[The task]
Omitting all pictures, copy word for word the lines from the line containing "camera: 35 degrees right, 0 degrees up" through the final line of the entries.

(Coordinate-based object records)
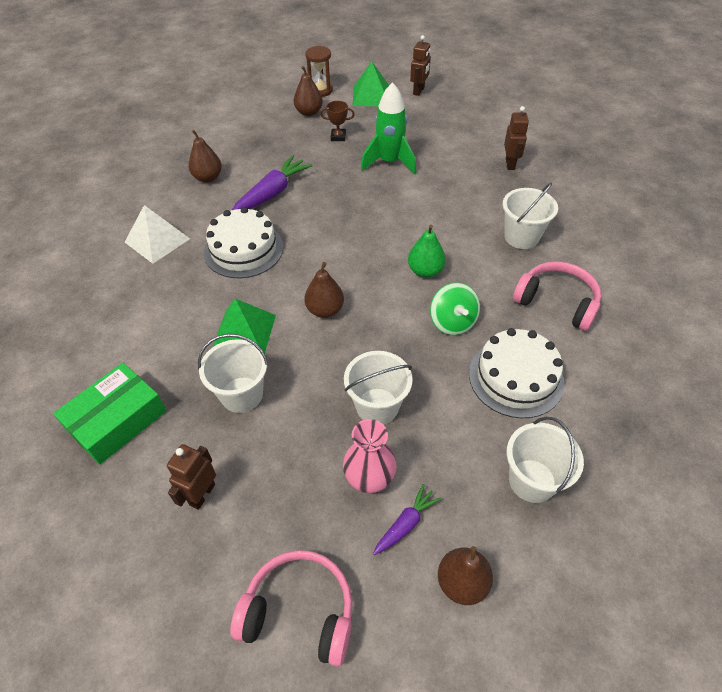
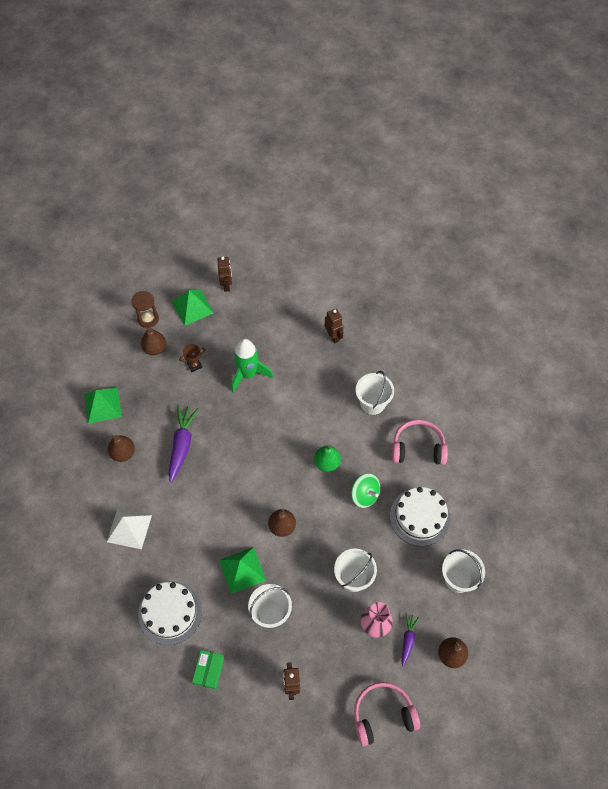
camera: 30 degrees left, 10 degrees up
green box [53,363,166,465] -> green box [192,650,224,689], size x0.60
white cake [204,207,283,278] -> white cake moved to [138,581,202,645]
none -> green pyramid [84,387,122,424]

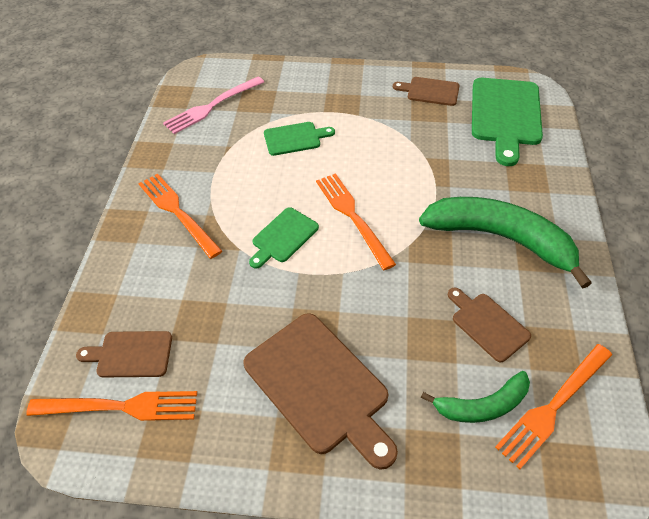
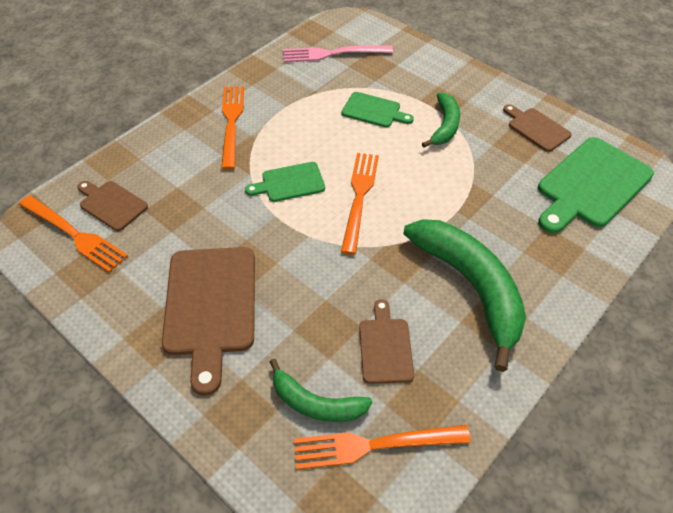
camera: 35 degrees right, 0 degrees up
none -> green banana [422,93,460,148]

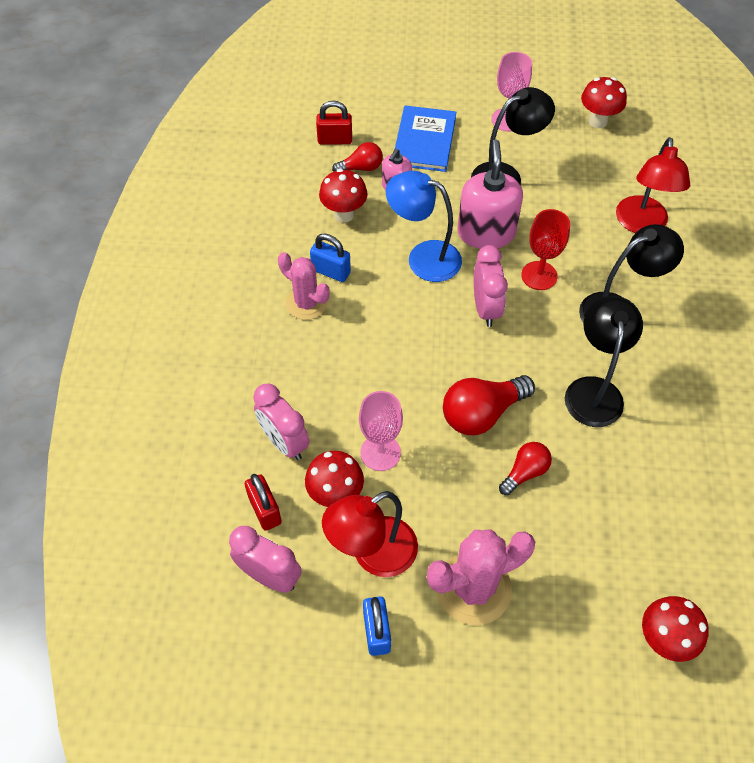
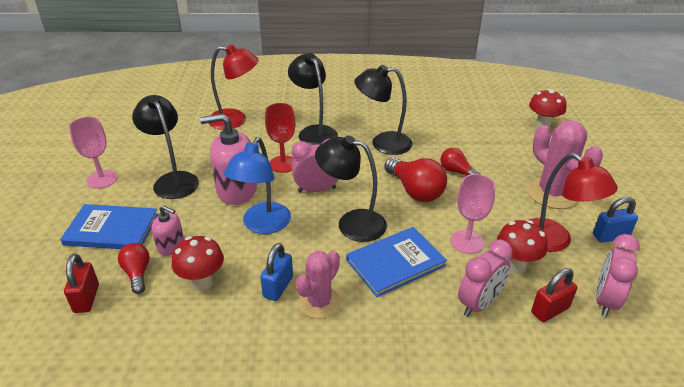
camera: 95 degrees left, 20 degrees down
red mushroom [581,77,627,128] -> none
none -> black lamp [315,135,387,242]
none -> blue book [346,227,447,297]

[Result of the exercise]
camera: 35 degrees right, 0 degrees up
none -> green banana [422,93,460,148]

camera: 95 degrees left, 20 degrees down
red mushroom [581,77,627,128] -> none
none -> black lamp [315,135,387,242]
none -> blue book [346,227,447,297]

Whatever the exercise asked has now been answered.